» Directions for this task:
Once the line containing "R3: 4.7k (U1/THR, VDD)" is found in the entries below, restate it and each following line word for word, stopping after the line containing "R4: 360 (NET5, U1/OUT) -> 360 (NET5, VDD)".

Extracted records: Begin

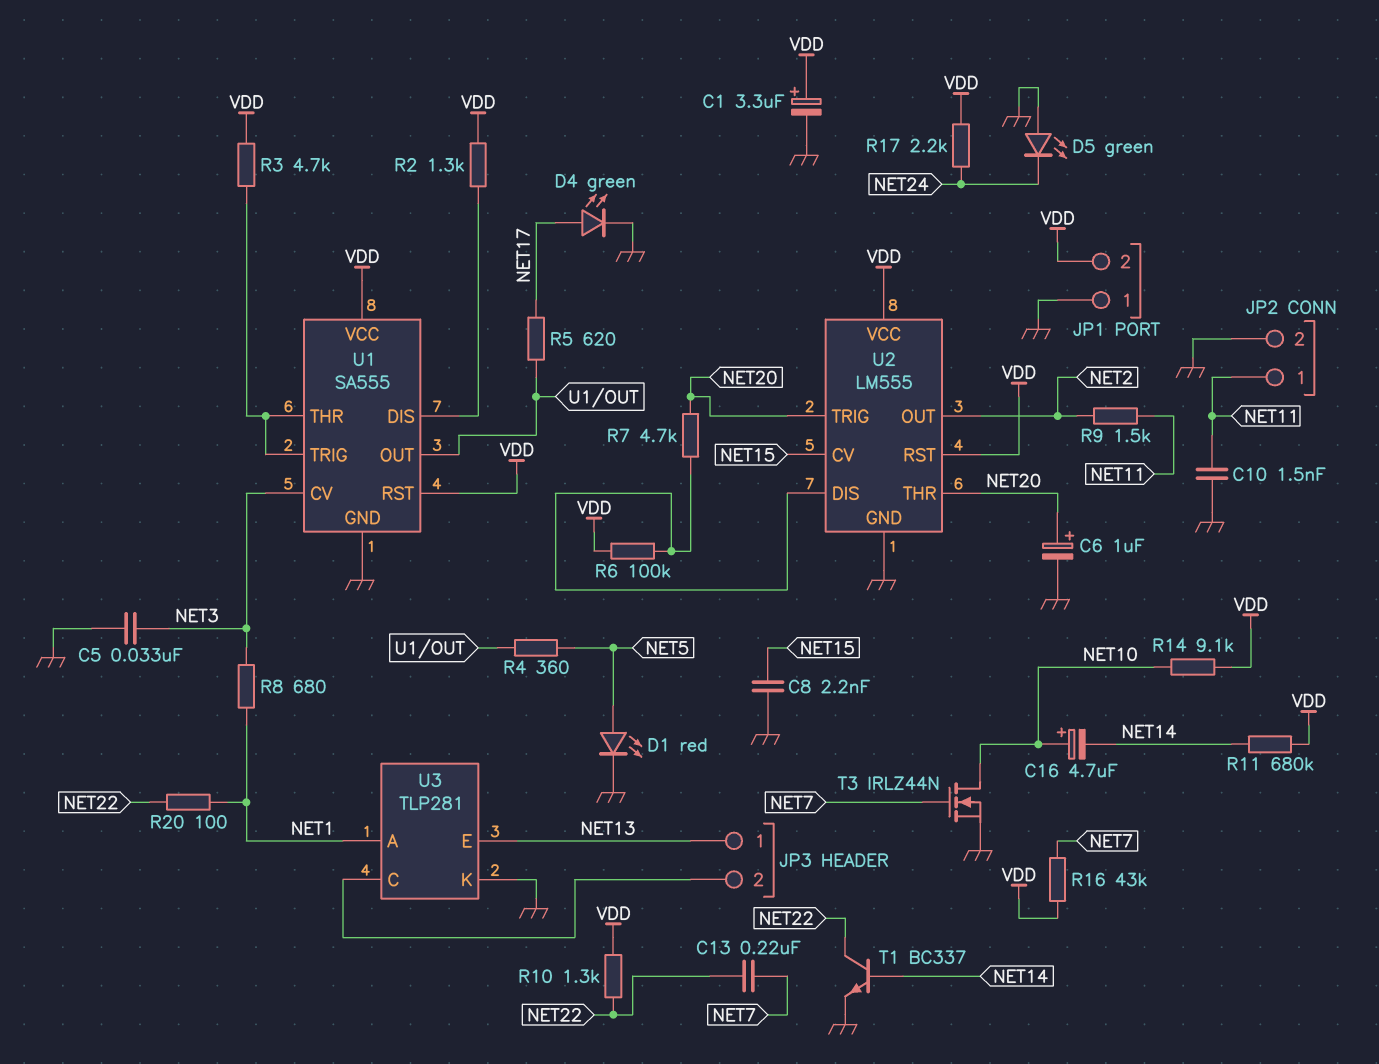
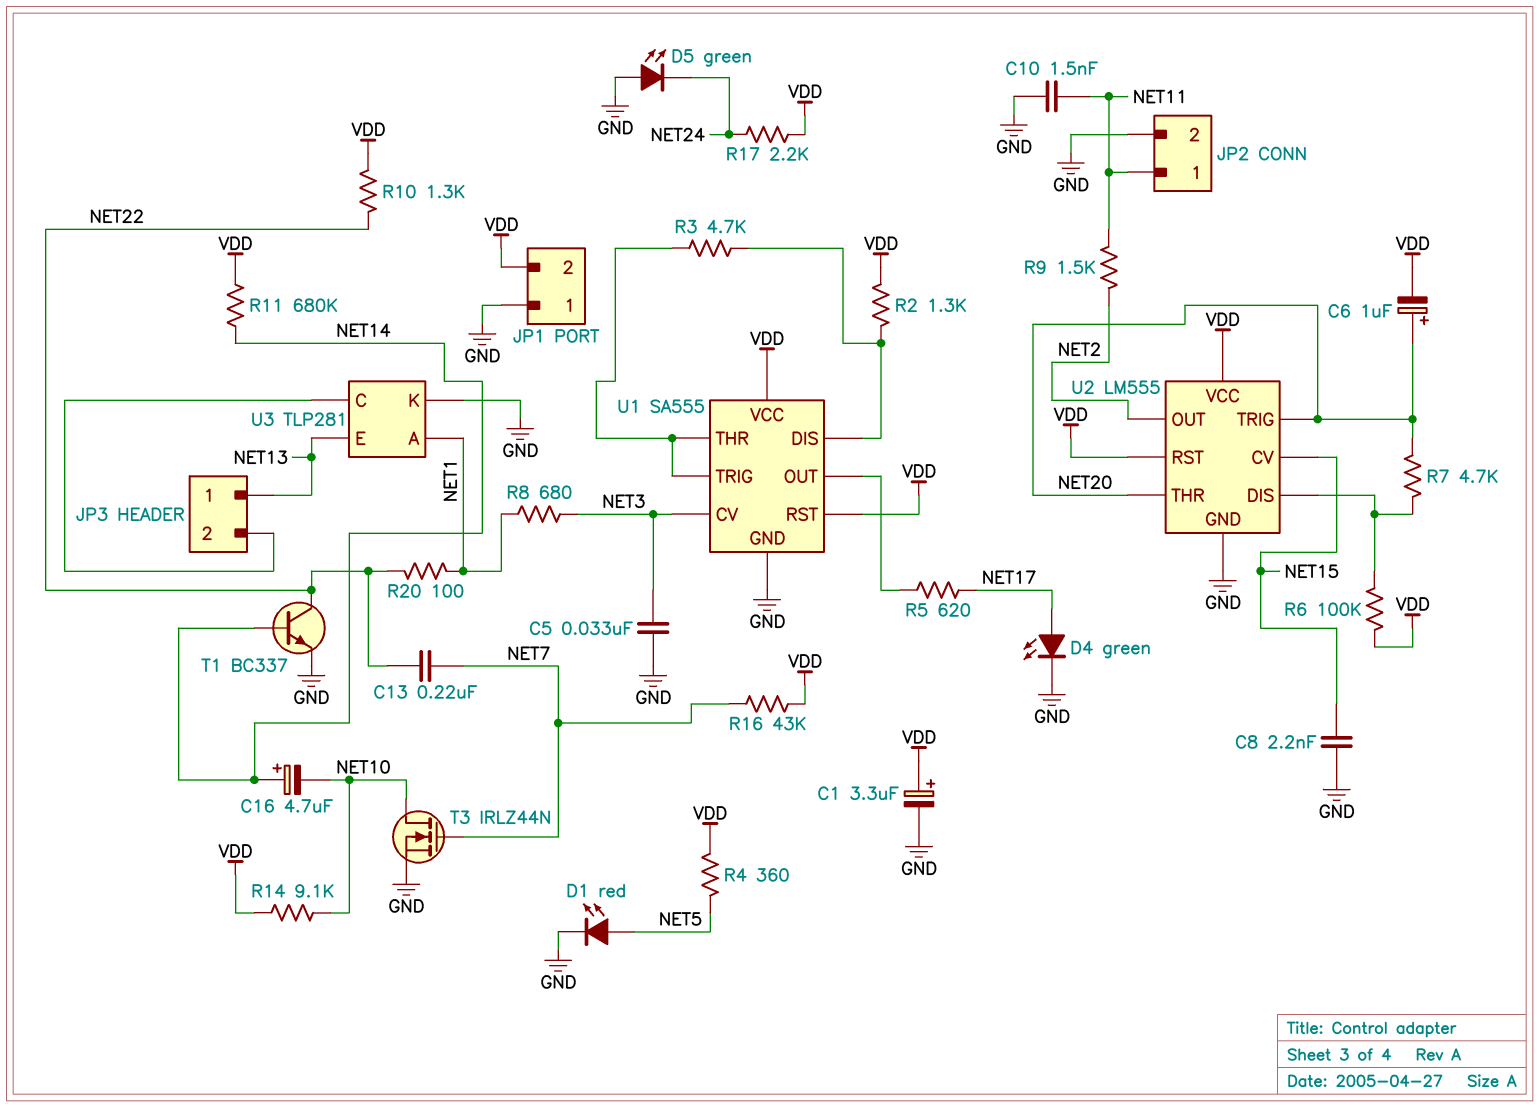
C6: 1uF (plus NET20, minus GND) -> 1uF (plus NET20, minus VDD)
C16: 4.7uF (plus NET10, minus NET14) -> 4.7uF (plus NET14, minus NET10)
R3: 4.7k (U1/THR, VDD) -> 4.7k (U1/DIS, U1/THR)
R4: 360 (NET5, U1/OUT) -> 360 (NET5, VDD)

Extracted records: End
Extracted records: Begin

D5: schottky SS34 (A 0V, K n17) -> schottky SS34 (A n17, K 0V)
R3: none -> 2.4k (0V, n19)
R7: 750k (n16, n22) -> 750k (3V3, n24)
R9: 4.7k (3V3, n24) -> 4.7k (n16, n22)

Extracted records: End

» Response to this exercise:
R3: 4.7k (U1/THR, VDD) -> 4.7k (U1/DIS, U1/THR)
R4: 360 (NET5, U1/OUT) -> 360 (NET5, VDD)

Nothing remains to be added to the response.